Would you transcribe the line containing "green car: 6 -> 7" and every line after it, through the end of the records below, exactly and with nothing else?

________________________

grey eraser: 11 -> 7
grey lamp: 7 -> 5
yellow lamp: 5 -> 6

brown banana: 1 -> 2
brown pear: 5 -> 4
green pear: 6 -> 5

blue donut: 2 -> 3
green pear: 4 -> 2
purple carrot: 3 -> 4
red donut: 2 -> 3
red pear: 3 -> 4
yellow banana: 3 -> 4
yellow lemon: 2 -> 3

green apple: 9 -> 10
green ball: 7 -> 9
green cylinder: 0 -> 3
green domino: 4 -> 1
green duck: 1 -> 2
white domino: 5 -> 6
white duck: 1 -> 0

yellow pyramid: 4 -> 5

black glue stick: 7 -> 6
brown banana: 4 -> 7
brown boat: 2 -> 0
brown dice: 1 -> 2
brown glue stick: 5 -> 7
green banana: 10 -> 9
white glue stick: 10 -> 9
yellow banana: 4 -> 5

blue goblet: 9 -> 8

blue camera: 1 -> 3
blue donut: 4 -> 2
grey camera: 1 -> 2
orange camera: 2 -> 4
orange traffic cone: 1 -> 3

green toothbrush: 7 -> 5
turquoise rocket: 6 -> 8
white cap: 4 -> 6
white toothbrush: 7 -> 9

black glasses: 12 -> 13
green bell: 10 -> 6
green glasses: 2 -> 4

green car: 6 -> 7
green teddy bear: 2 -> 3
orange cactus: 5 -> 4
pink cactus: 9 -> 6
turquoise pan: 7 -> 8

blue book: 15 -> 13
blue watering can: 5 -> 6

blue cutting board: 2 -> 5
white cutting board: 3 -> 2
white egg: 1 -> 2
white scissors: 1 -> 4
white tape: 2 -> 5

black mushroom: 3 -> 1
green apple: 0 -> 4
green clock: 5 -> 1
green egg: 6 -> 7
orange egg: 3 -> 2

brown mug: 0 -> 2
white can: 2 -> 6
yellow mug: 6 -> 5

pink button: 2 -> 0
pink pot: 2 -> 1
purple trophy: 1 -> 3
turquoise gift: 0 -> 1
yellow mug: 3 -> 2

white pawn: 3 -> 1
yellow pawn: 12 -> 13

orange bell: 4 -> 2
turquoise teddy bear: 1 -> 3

________________________

* _Answer_
green car: 6 -> 7
green teddy bear: 2 -> 3
orange cactus: 5 -> 4
pink cactus: 9 -> 6
turquoise pan: 7 -> 8

blue book: 15 -> 13
blue watering can: 5 -> 6

blue cutting board: 2 -> 5
white cutting board: 3 -> 2
white egg: 1 -> 2
white scissors: 1 -> 4
white tape: 2 -> 5

black mushroom: 3 -> 1
green apple: 0 -> 4
green clock: 5 -> 1
green egg: 6 -> 7
orange egg: 3 -> 2

brown mug: 0 -> 2
white can: 2 -> 6
yellow mug: 6 -> 5

pink button: 2 -> 0
pink pot: 2 -> 1
purple trophy: 1 -> 3
turquoise gift: 0 -> 1
yellow mug: 3 -> 2

white pawn: 3 -> 1
yellow pawn: 12 -> 13

orange bell: 4 -> 2
turquoise teddy bear: 1 -> 3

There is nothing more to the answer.